§ Information shown:
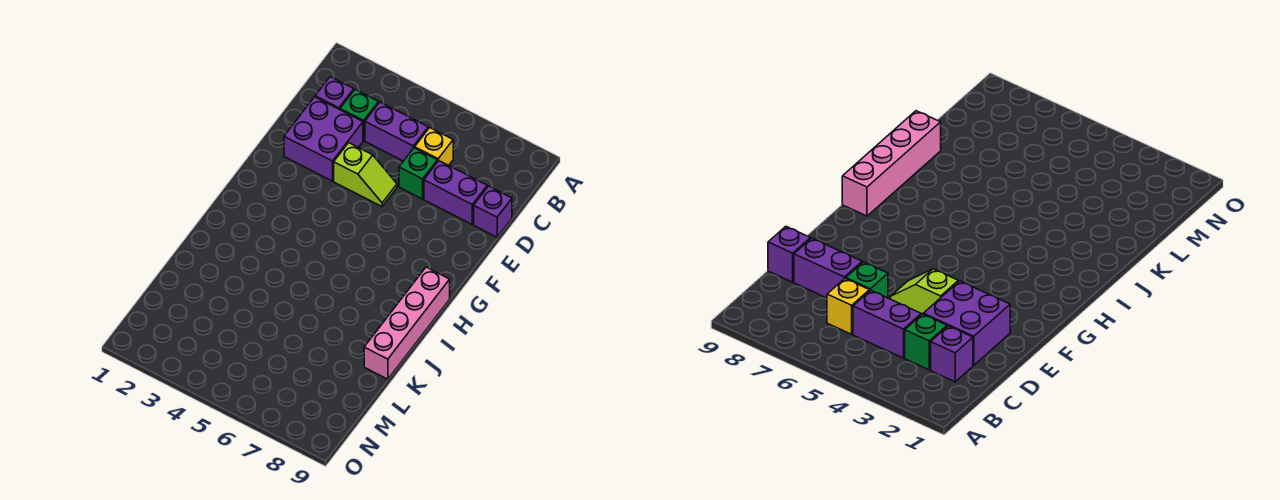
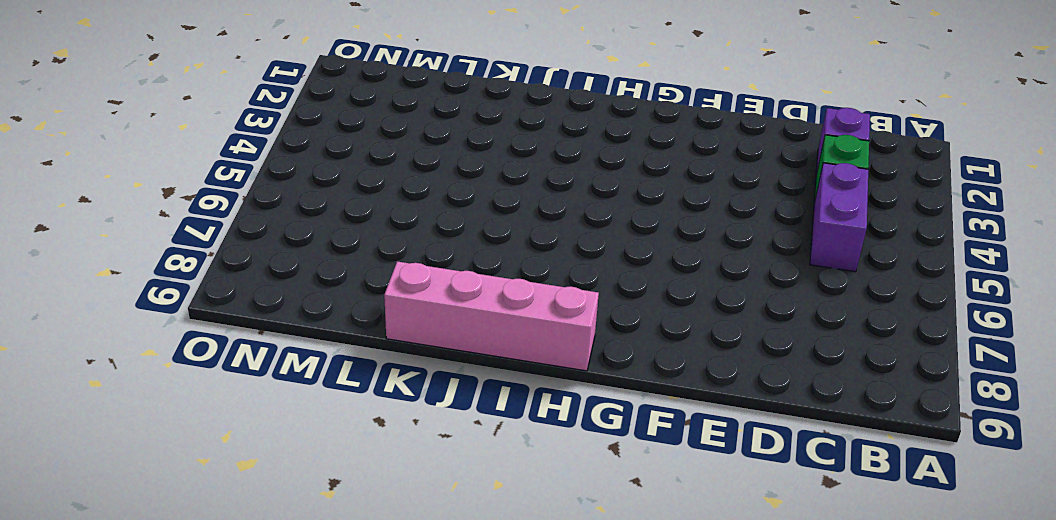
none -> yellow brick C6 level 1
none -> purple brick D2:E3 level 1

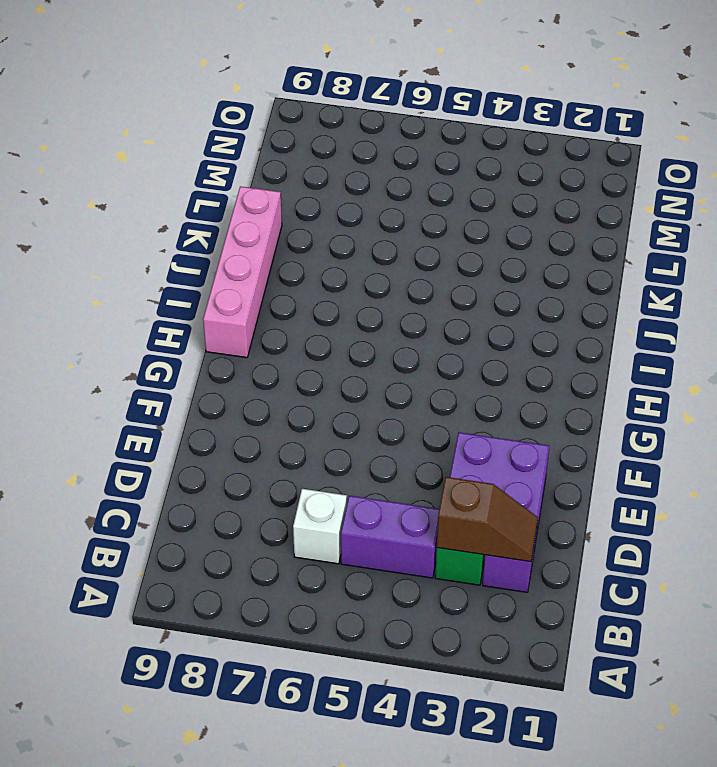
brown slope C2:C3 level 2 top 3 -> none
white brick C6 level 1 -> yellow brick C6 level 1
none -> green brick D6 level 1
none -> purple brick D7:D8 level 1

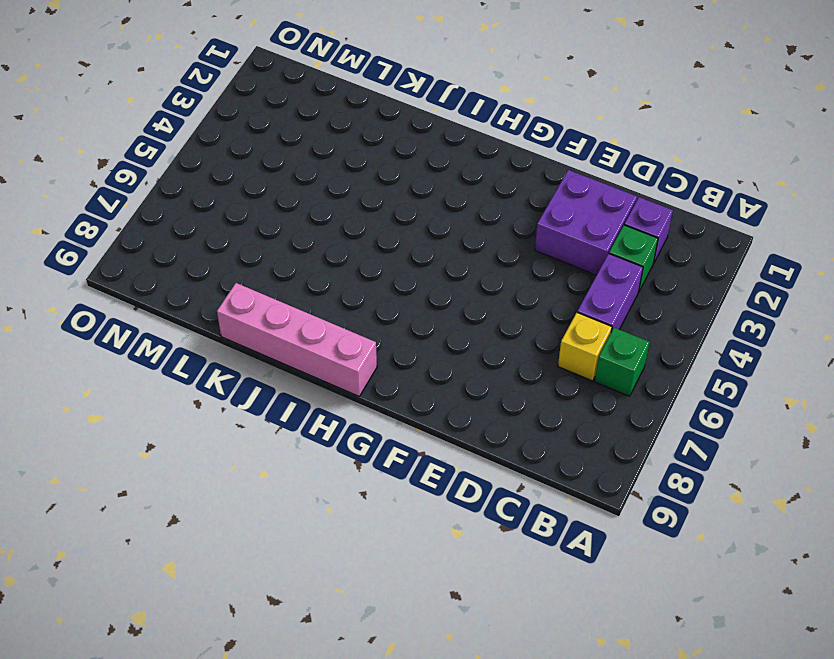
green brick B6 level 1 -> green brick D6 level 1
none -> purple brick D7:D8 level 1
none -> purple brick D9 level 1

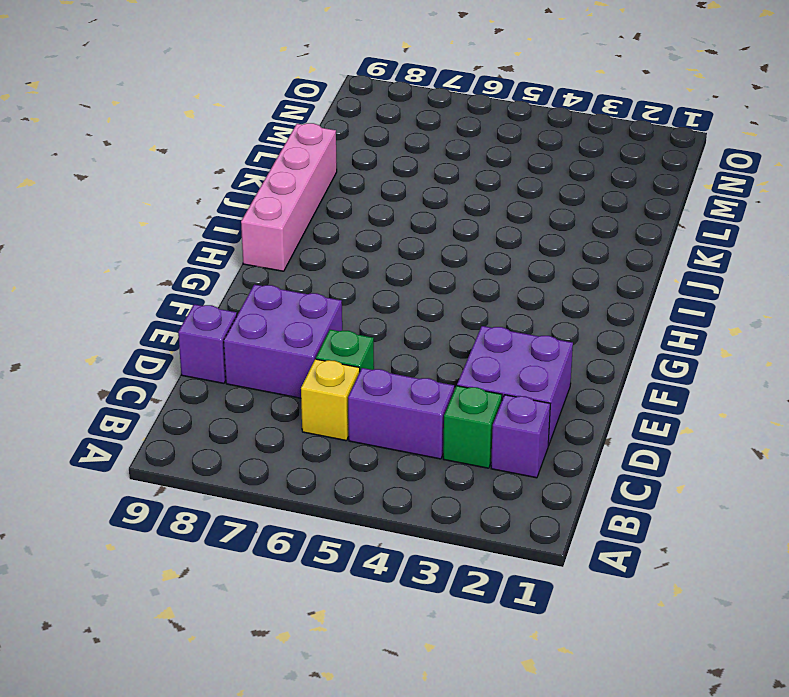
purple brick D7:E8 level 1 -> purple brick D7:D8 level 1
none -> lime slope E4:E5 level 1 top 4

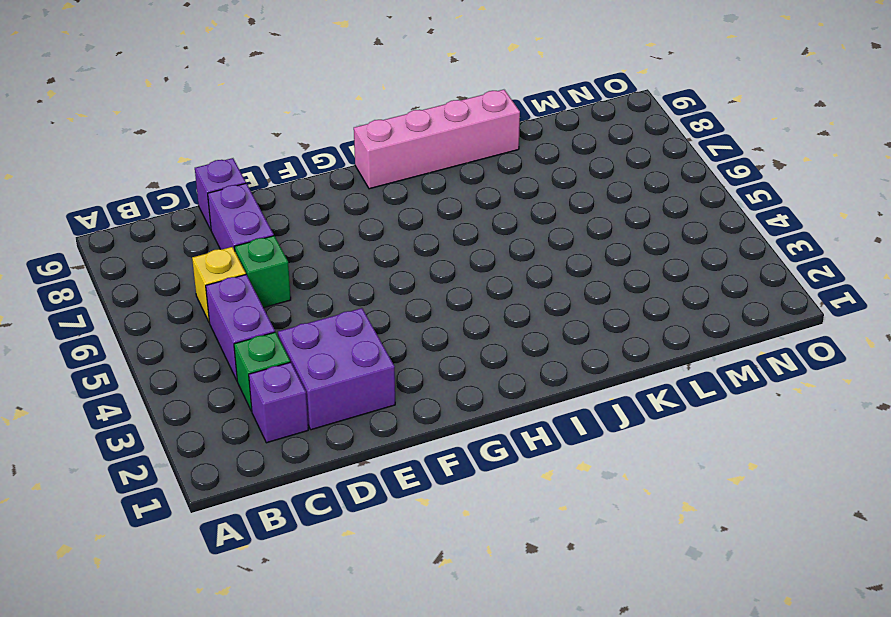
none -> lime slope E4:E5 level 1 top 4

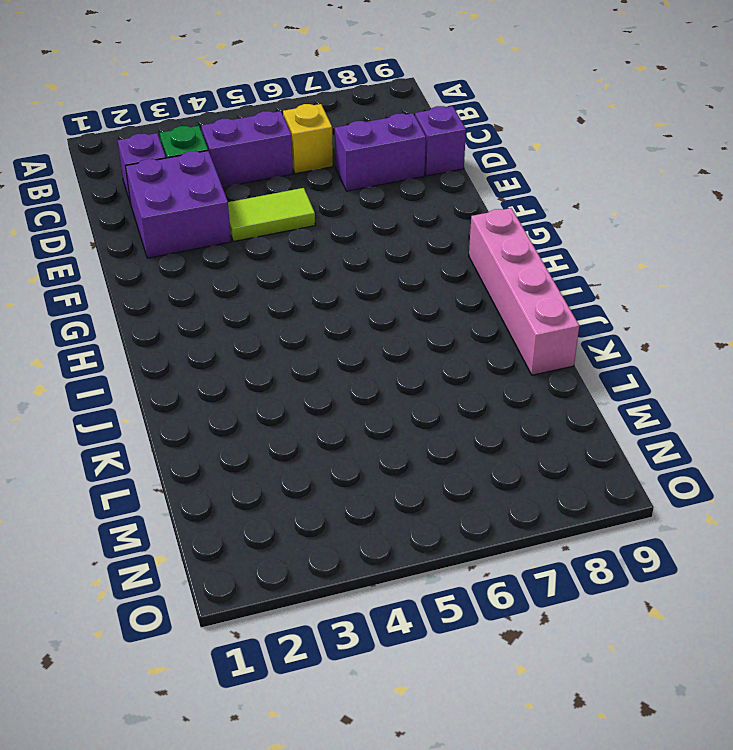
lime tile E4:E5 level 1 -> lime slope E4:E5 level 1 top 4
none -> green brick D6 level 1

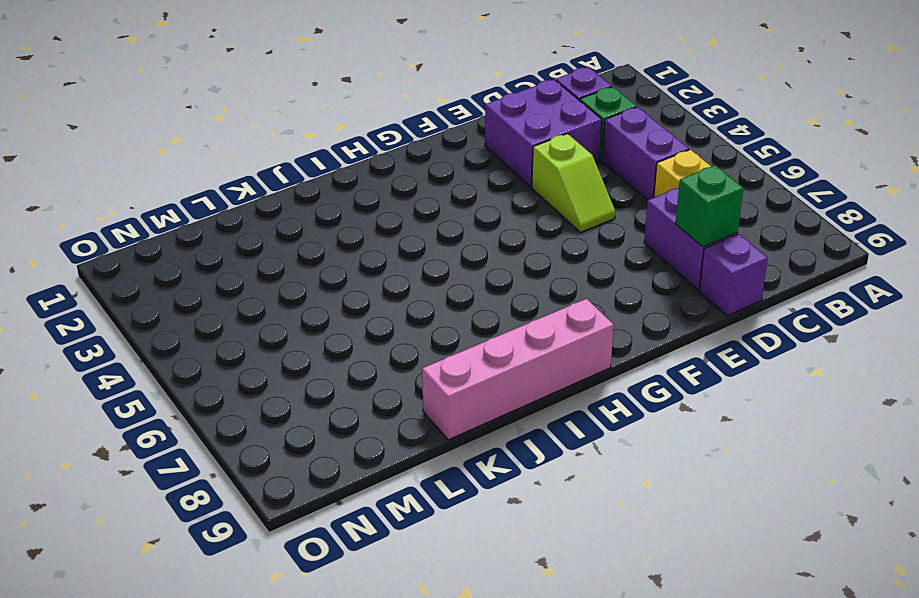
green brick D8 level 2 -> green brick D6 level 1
...
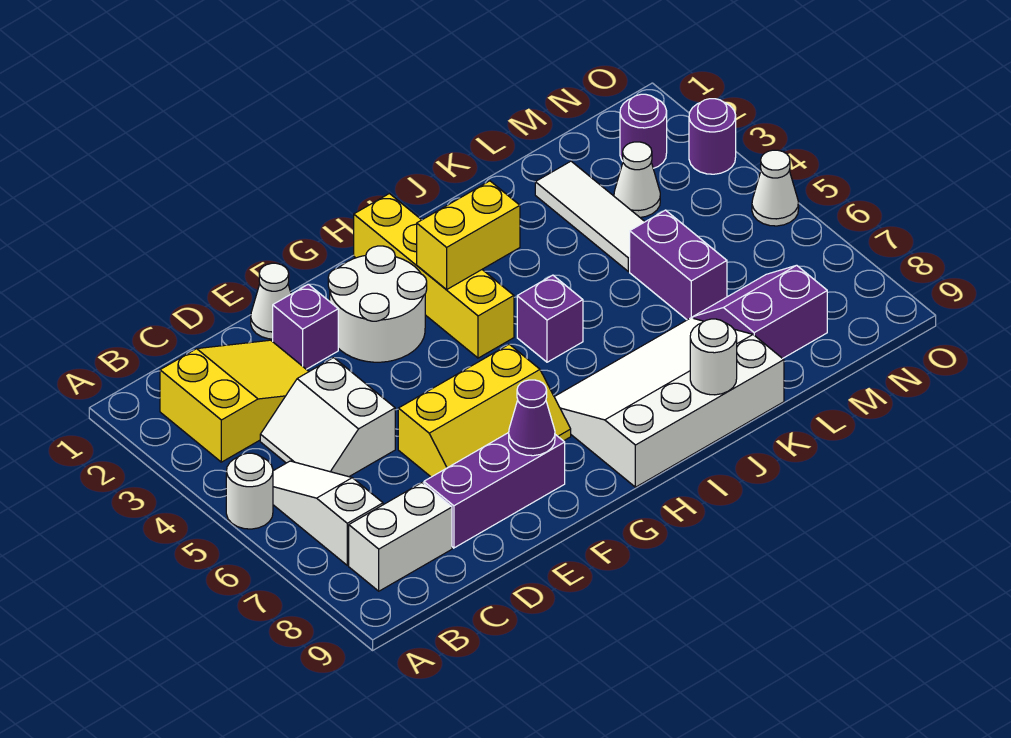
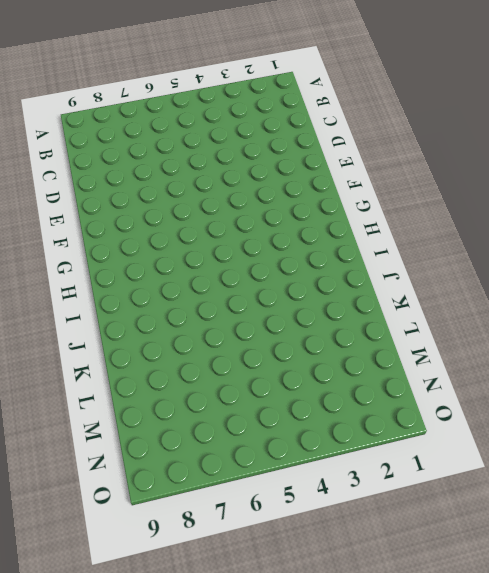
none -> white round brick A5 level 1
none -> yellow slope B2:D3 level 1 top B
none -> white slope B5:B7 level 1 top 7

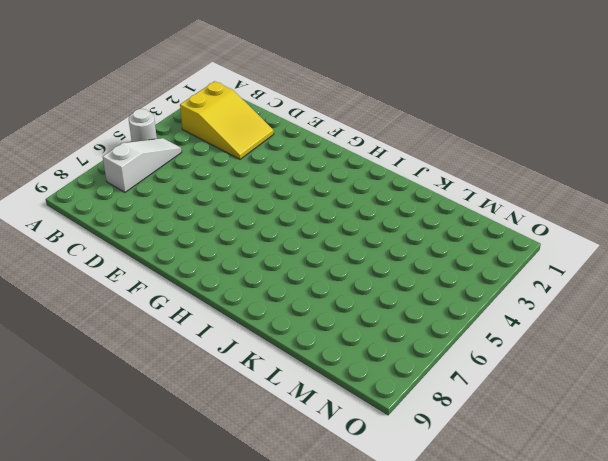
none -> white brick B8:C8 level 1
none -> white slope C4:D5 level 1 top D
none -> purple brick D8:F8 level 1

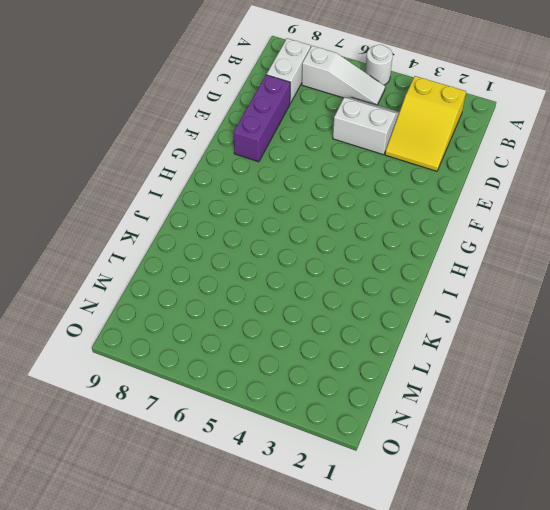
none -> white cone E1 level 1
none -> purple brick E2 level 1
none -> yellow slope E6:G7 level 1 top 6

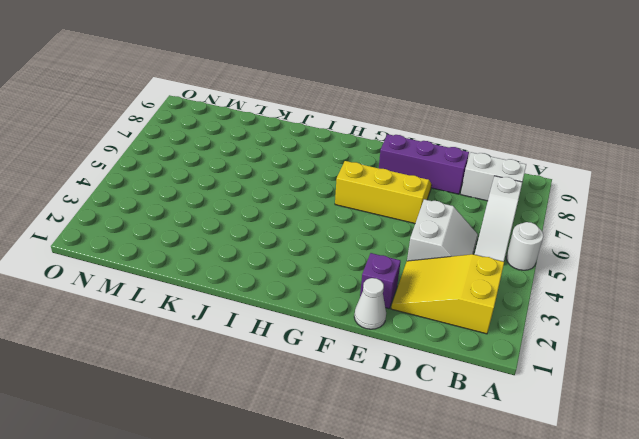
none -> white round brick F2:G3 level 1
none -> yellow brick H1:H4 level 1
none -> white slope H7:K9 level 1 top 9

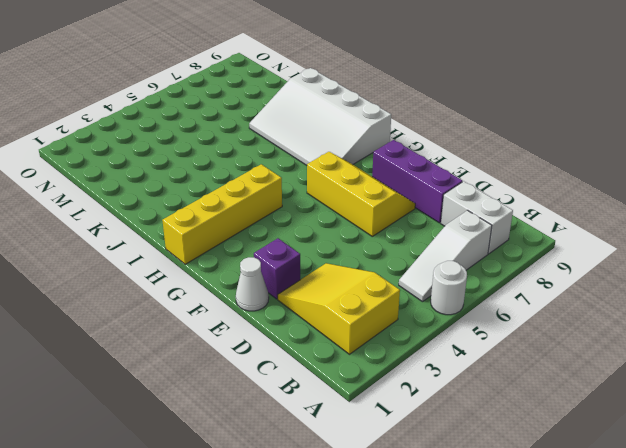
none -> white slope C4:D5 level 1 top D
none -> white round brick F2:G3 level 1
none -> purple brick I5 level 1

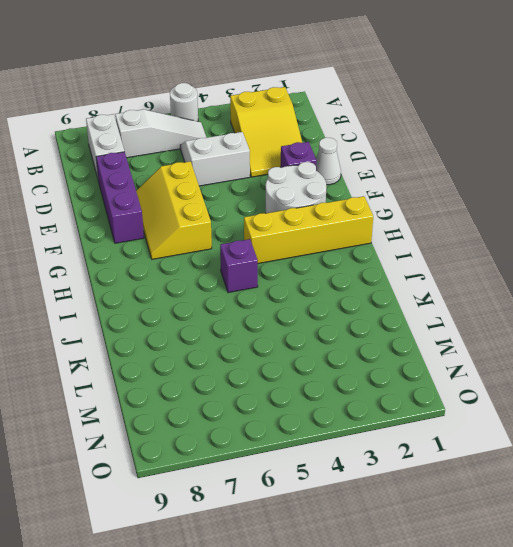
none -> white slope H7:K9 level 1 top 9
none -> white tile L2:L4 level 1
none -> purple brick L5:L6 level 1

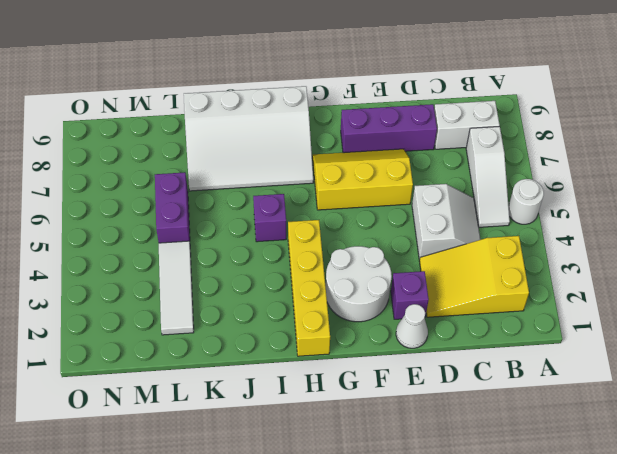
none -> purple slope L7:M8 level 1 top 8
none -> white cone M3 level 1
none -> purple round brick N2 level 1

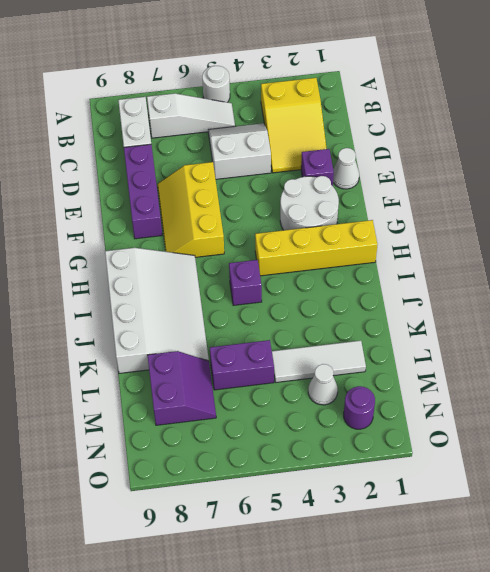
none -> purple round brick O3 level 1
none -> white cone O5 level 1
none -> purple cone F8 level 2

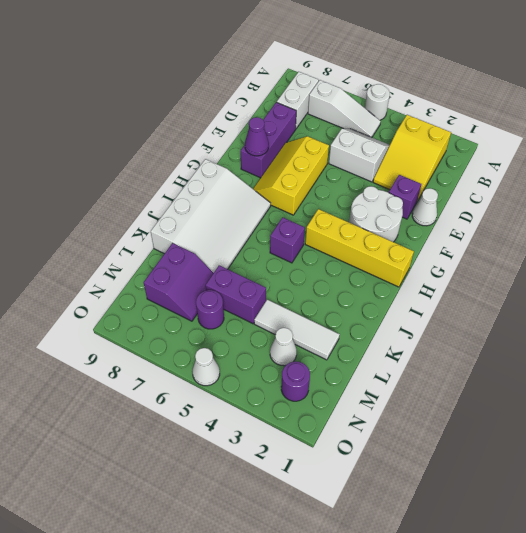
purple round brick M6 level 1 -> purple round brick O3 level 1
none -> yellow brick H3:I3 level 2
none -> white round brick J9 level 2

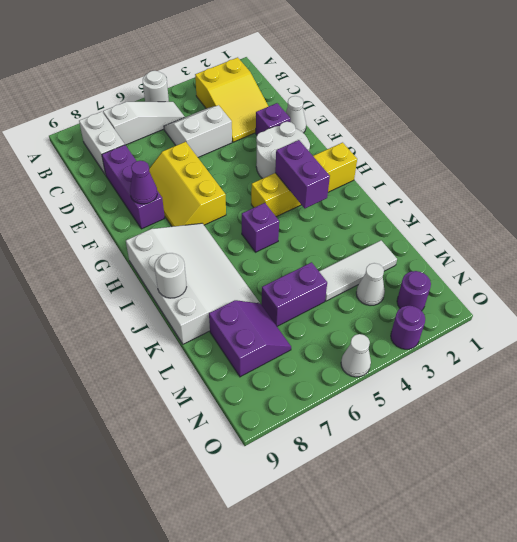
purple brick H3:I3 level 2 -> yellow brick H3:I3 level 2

§ Your instructions: Output exactly the lines of the listing above that start with the one holding "none -> yellow brick C6 level 1" and go on through the one holding "green brick D8"; leave the pictures out.

§ Response:
none -> yellow brick C6 level 1
none -> purple brick D2:E3 level 1

brown slope C2:C3 level 2 top 3 -> none
white brick C6 level 1 -> yellow brick C6 level 1
none -> green brick D6 level 1
none -> purple brick D7:D8 level 1

green brick B6 level 1 -> green brick D6 level 1
none -> purple brick D7:D8 level 1
none -> purple brick D9 level 1

purple brick D7:E8 level 1 -> purple brick D7:D8 level 1
none -> lime slope E4:E5 level 1 top 4

none -> lime slope E4:E5 level 1 top 4

lime tile E4:E5 level 1 -> lime slope E4:E5 level 1 top 4
none -> green brick D6 level 1

green brick D8 level 2 -> green brick D6 level 1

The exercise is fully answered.